[Task objective] Collect every line in the records below that contains the string "kern", treating uppercase and lowercase letters as different.

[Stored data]
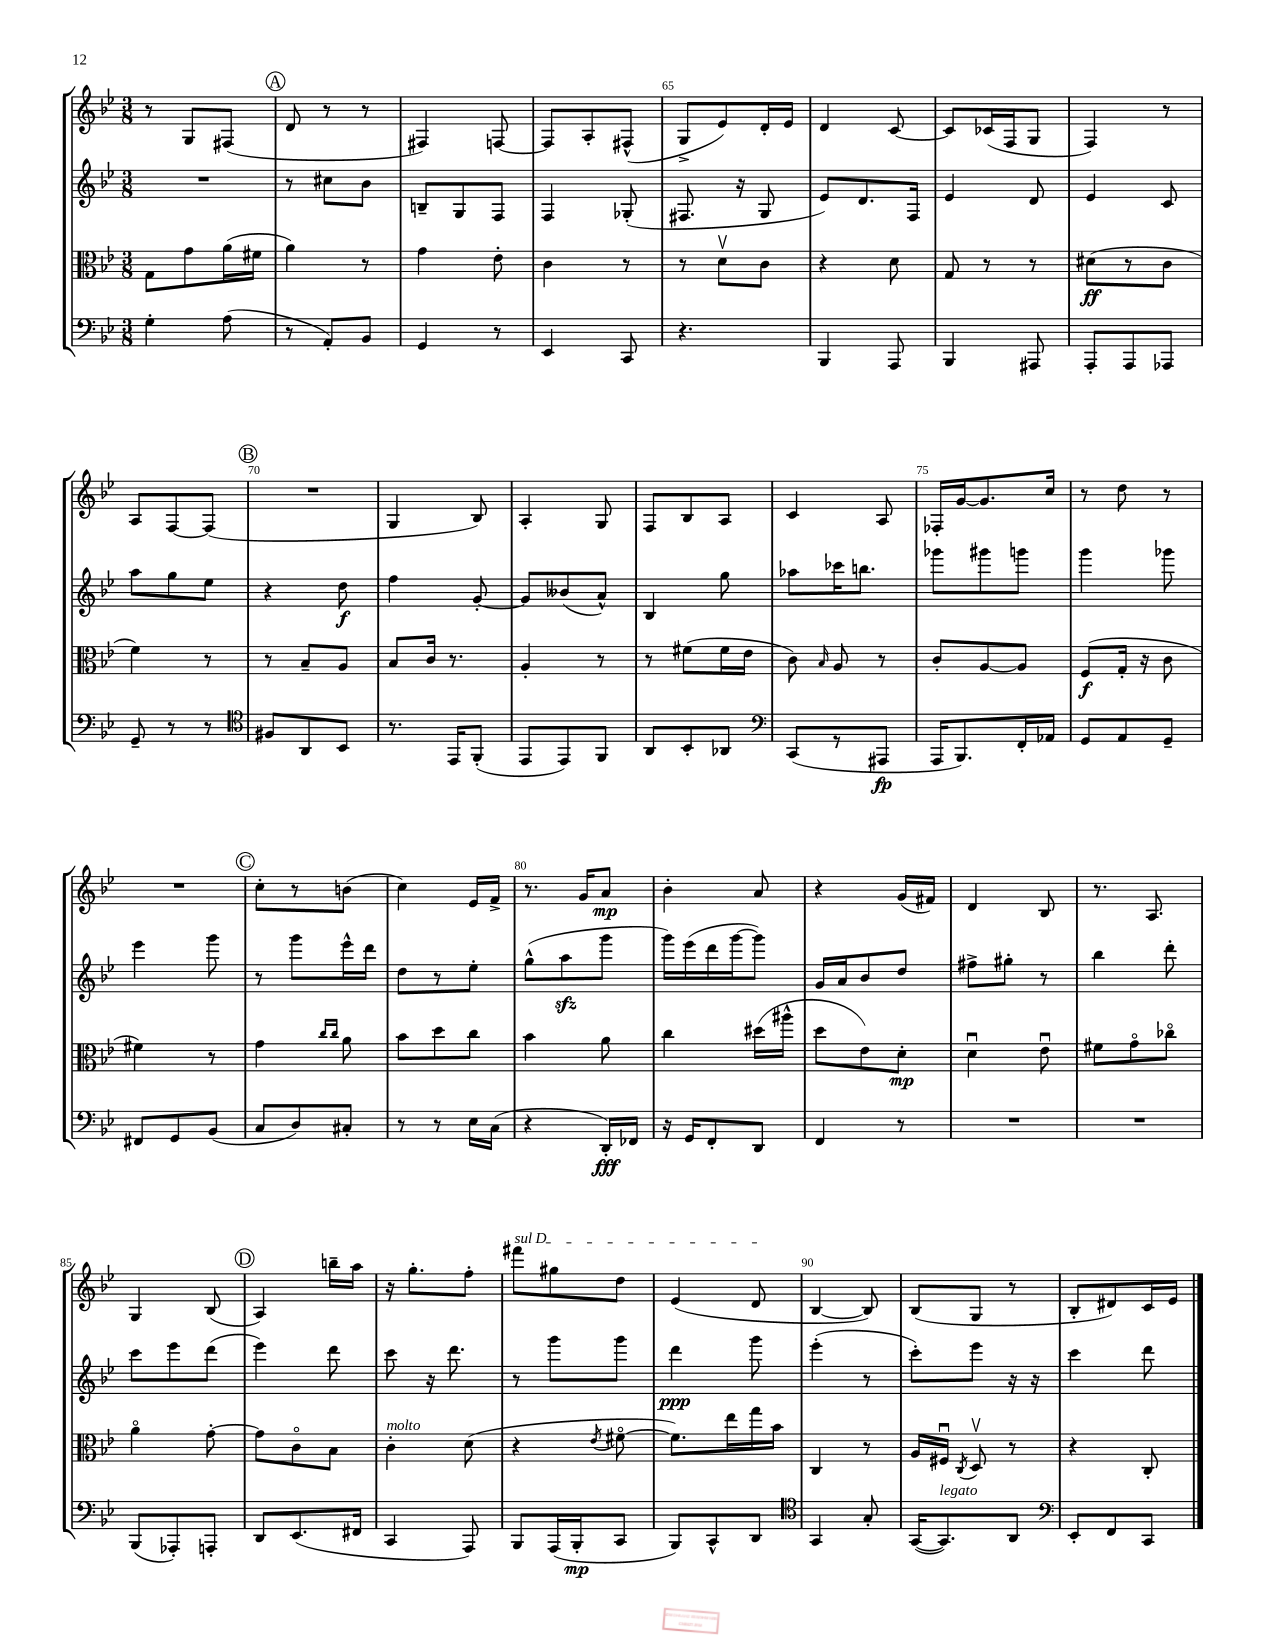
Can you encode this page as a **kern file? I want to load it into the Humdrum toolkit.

**kern	**kern	**kern	**kern
*staff4	*staff3	*staff2	*staff1
*clefF4	*clefC3	*clefG2	*clefG2
*k[b-e-]	*k[b-e-]	*k[b-e-]	*k[b-e-]
*M3/8	*M3/8	*M3/8	*M3/8
4G'	8G	4.r	8r
.	8g	.	8G
(8A	(16a	.	(8F#
.	16f#	.	.
=	=	=	=
8r	4a)	8r	8d
8AA')	.	8cc#	8r
8BB-	8r	8b-	8r
=	=	=	=
4GG	4g	8B~	4F#)
.	.	8G	.
8r	8e-'	8F	[8F
=	=	=	=
4EE-	4c	4F	8F]
.	.	.	8A'
8CC	8r	(8G-'	(8F#^^
=	=	=	=
4.r	8r	8.F#	8G^
.	8dv	.	8e-)
.	.	16r	.
.	8c	8G	16d'
.	.	.	16e-
=	=	=	=
4BBB-	4r	8e-)	4d
.	.	8.d	.
8AAA	8d	.	[8c
.	.	16F	.
=	=	=	=
4BBB-	8G	4e-	8c]
.	8r	.	(16c-
.	.	.	16F
8AAA#	8r	8d	8G
=	=	=	=
8AAA'	(8d#	4e-	4F)
8AAA	8r	.	.
8AAA-	8c	8c	8r
=	=	=	=
8GG~	4f)	8aa	8A
8r	.	8gg	[8F
8r	8r	8ee-	(8F]
=	=	=	=
*clefC4	*	*	*
8F#	8r	4r	4.r
8AA	8B-~	.	.
8BB-	8A	8dd	.
=	=	=	=
8.r	8B-	4ff	4G
.	16c	.	.
16EE-	8.r	.	.
(8FF'	.	[8g'	8B-)
=	=	=	=
8EE-	4A'	8g]	4A'
8EE-)	.	(8b--	.
8FF	8r	8a^^)	8G
=	=	=	=
8AA	8r	4B-	8F
8BB-'	(8f#	.	8B-
8AA-	16f#	8gg	8A
.	16e-	.	.
=	=	=	=
*clefF4	*	*	*
(8CC	8c)	8aa-	4c
.	16qqB-	.	.
8r	8A	16ccc-	.
.	.	8.bb	.
8AAA#	8r	.	8A
=	=	=	=
16AAA	8c'	8ggg-	16F-'
8.BBB-)	.	.	[16g
.	[8A	8ggg#	8.g]
16FF'	8A]	8ggg	.
16AA-	.	.	16cc
=	=	=	=
8GG	(8F	4ggg	8r
8AA	16G'	.	8dd
.	16r	.	.
8GG~	8c	8ggg-	8r
=	=	=	=
8FF#	4f#)	4eee-	4.r
8GG	.	.	.
(8BB-	8r	8ggg	.
=	=	=	=
8C	4g	8r	8cc'
8D)	.	8ggg	8r
.	16qqcc	.	.
.	16qqcc	.	.
8C#'	8a	16eee-^^	(8b
.	.	16ddd	.
=	=	=	=
8r	8b-	8dd	4cc)
8r	8dd	8r	.
16E-	8cc	8ee-'	16e-
(16C	.	.	16f^
=	=	=	=
4r	4b-	(8gg^^	8.r
.	.	8aa	.
.	.	.	16g
16DD')	8a	8ggg	8a
16FF-	.	.	.
=	=	=	=
16r	4cc	16ggg)	4b-'
16GG	.	(16eee-	.
8FF'	.	16ddd	.
.	.	[16ggg	.
8DD	(16dd#	8ggg])	8a
.	16aa#^^	.	.
=	=	=	=
4FF	8dd	16g	4r
.	.	16a	.
.	8e-)	8b-	.
8r	8d'	8dd	(16g
.	.	.	16f#)
=	=	=	=
4.r	4du	8ff#^	4d
.	.	8gg#'	.
.	8e-u	8r	8B-
=	=	=	=
4.r	8f#	4bb-	8.r
.	8go	.	.
.	.	.	8.A
.	8cc-o	8ddd'	.
=	=	=	=
(8BBB-	4ao	8ccc	4G
8AAA-')	.	8eee-	.
8AAA'	[8g'	(8ddd	(8B-
=	=	=	=
8DD	8g]	4eee-)	4A)
(8.EE-	8co	.	.
.	8B-	8ddd	16bb~
16FF#	.	.	16aa
=	=	=	=
4CC	4c'	8ccc	16r
.	.	.	8.gg'
.	.	16r	.
.	.	8.ddd	.
8AAA)	(8d	.	8ff'
=	=	=	=
8BBB-	4r	8r	8fff#
(16AAA	.	8ggg	8gg#
16BBB-'	.	.	.
.	8qe-	.	.
8CC	[8f#o	8ggg	8dd
=	=	=	=
8BBB-)	8.f#])	4ddd	(4e-
8CC^^	.	.	.
.	16ee-	.	.
8DD	16gg	8ggg	8d
.	16b-	.	.
=	=	=	=
*clefC4	*	*	*
4GG	4C	(4eee-'	[4B-
8G'	8r	8r	8B-])
=	=	=	=
([16GG	16A	8ccc')	(8B-
8.GG])	16F#u	.	.
.	8qC	.	.
.	8Dv	8eee-	8G
8AA	8r	16r	8r
.	.	16r	.
=	=	=	=
*clefF4	*	*	*
8EE-'	4r	4ccc	8B-'
8FF	.	.	8d#)
8CC	8C'	8ddd	16c
.	.	.	16e-
==	==	==	==
*-	*-	*-	*-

[Answer to this task]
Can you encode this page as a **kern file? I want to load it into the Humdrum toolkit.
**kern	**kern	**kern	**kern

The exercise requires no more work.